Spatial object tracking data
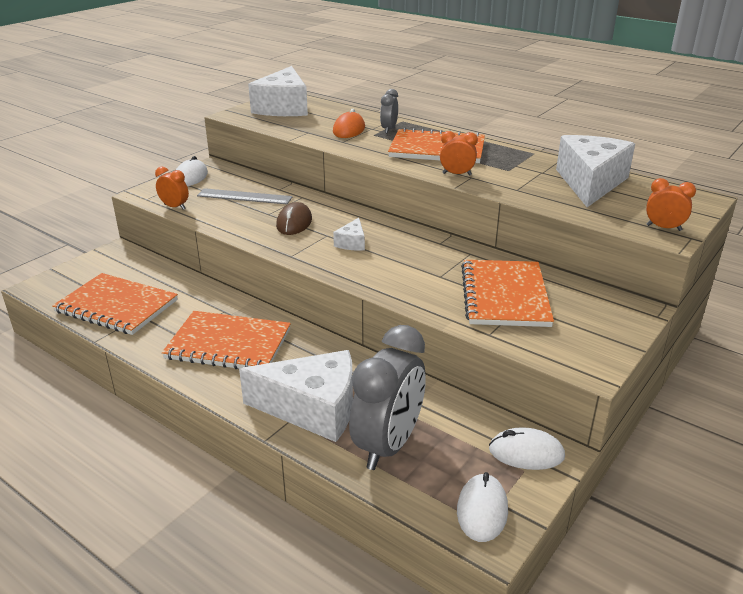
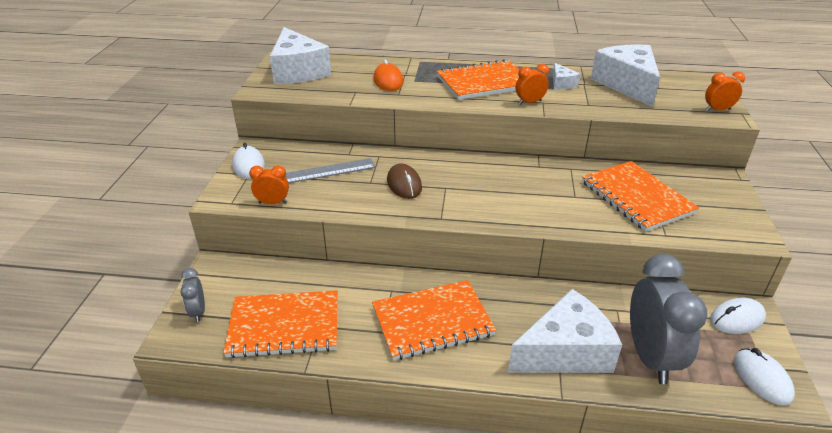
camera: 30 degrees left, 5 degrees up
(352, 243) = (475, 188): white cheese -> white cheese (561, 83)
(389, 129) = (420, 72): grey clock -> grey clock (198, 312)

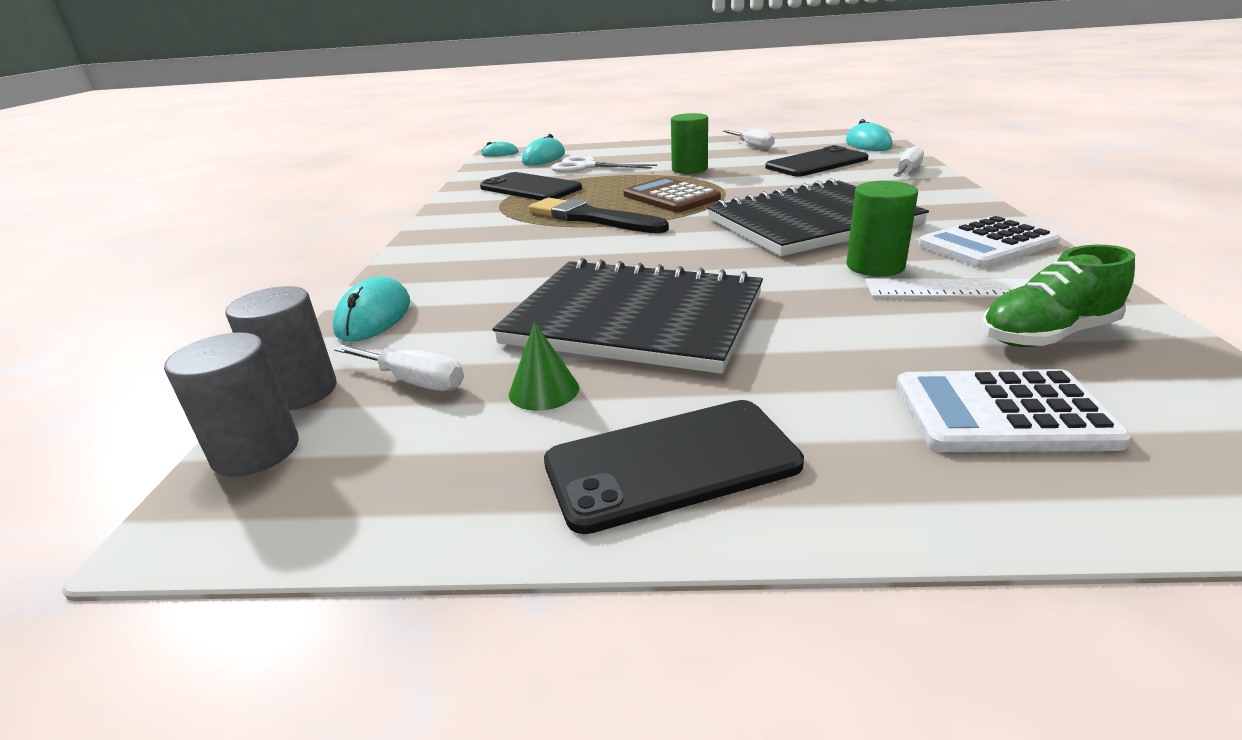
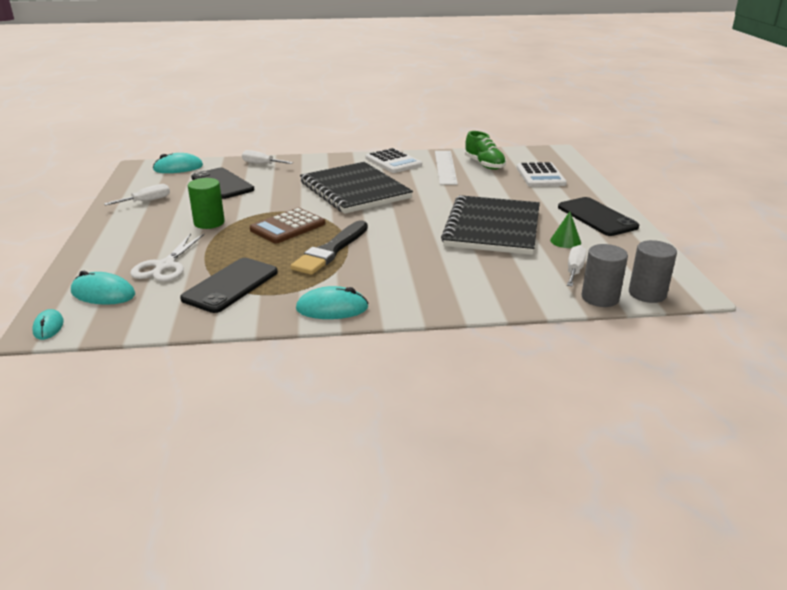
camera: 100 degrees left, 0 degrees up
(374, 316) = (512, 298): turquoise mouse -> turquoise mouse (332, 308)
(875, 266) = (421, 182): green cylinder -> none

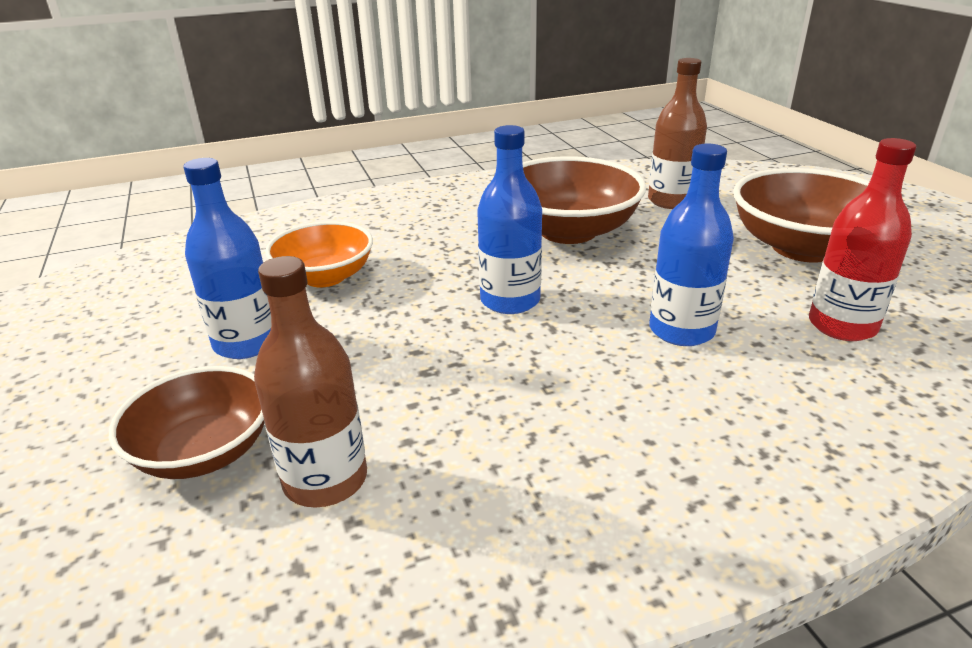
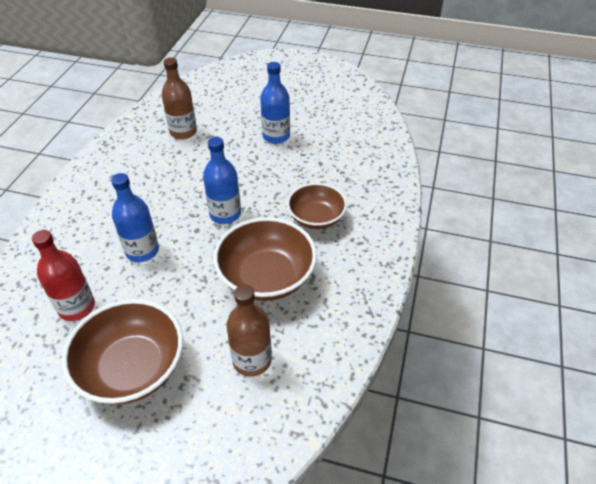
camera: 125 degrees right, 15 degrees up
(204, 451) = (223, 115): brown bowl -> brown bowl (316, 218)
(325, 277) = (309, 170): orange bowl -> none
--
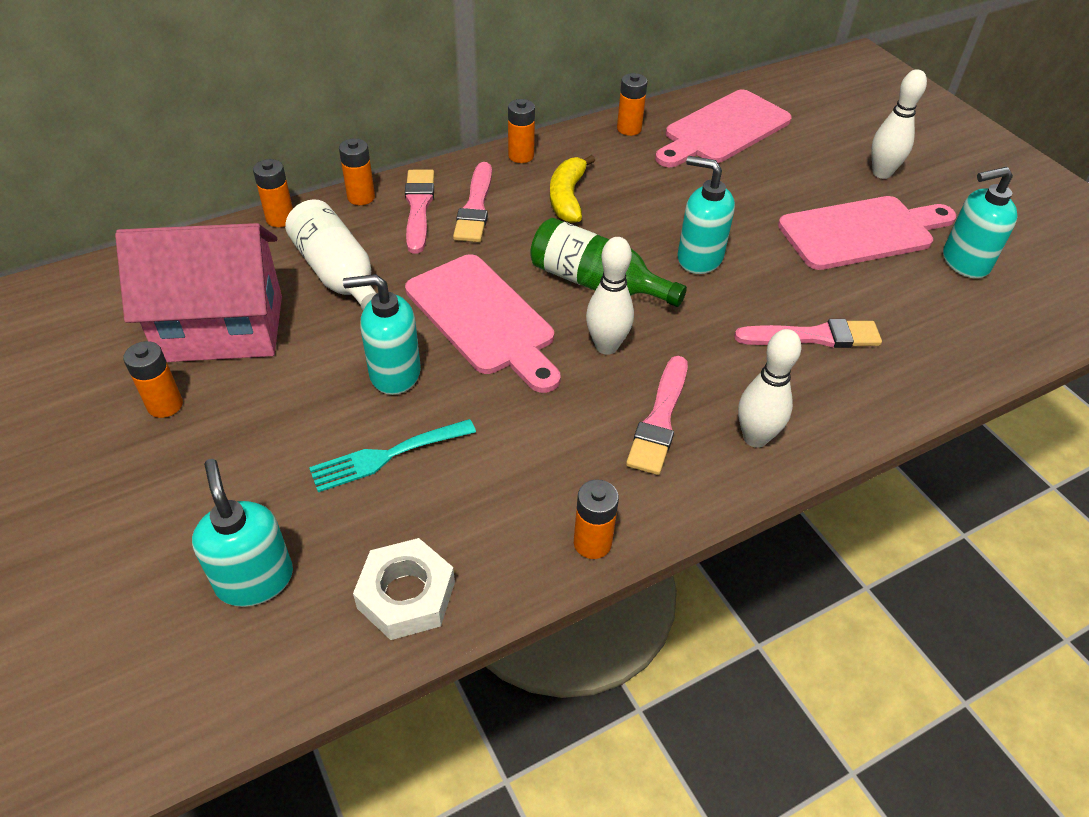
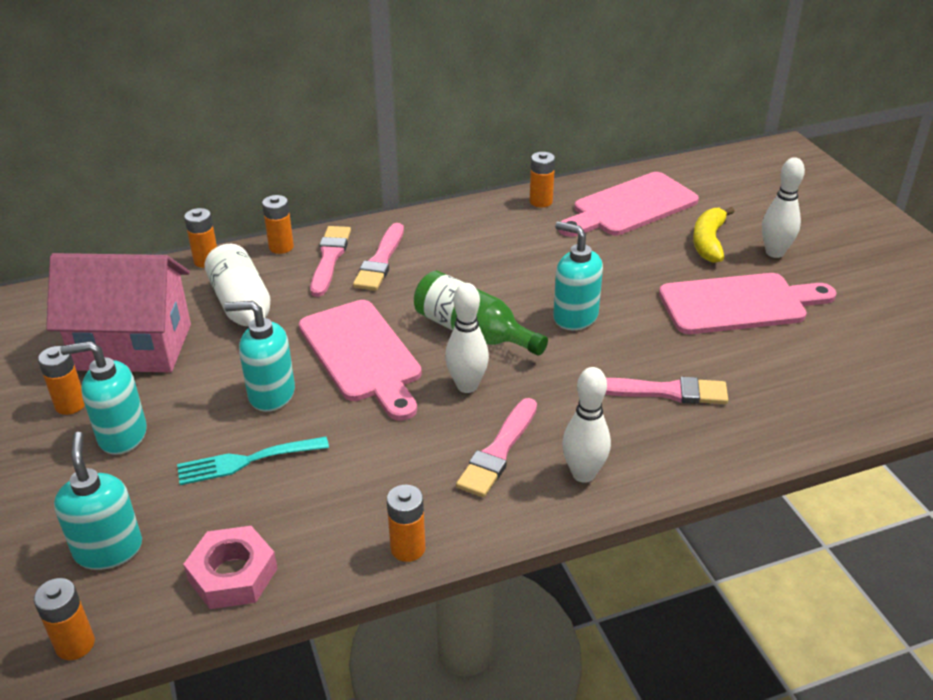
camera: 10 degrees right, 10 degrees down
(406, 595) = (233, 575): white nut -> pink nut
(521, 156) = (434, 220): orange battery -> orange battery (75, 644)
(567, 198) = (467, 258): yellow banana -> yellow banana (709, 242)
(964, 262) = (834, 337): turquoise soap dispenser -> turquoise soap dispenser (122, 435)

REQUIRED WORK
An exact copy of the lines above from the one with "camera: 100 degrees left, 0 degrees up" up to and including the one with "(325, 277) = (309, 170): orange bowl -> none" is required; reproduce only those lines, omitting all pictures.

RESPONSE AREA
camera: 100 degrees left, 0 degrees up
(374, 316) = (512, 298): turquoise mouse -> turquoise mouse (332, 308)
(875, 266) = (421, 182): green cylinder -> none

camera: 125 degrees right, 15 degrees up
(204, 451) = (223, 115): brown bowl -> brown bowl (316, 218)
(325, 277) = (309, 170): orange bowl -> none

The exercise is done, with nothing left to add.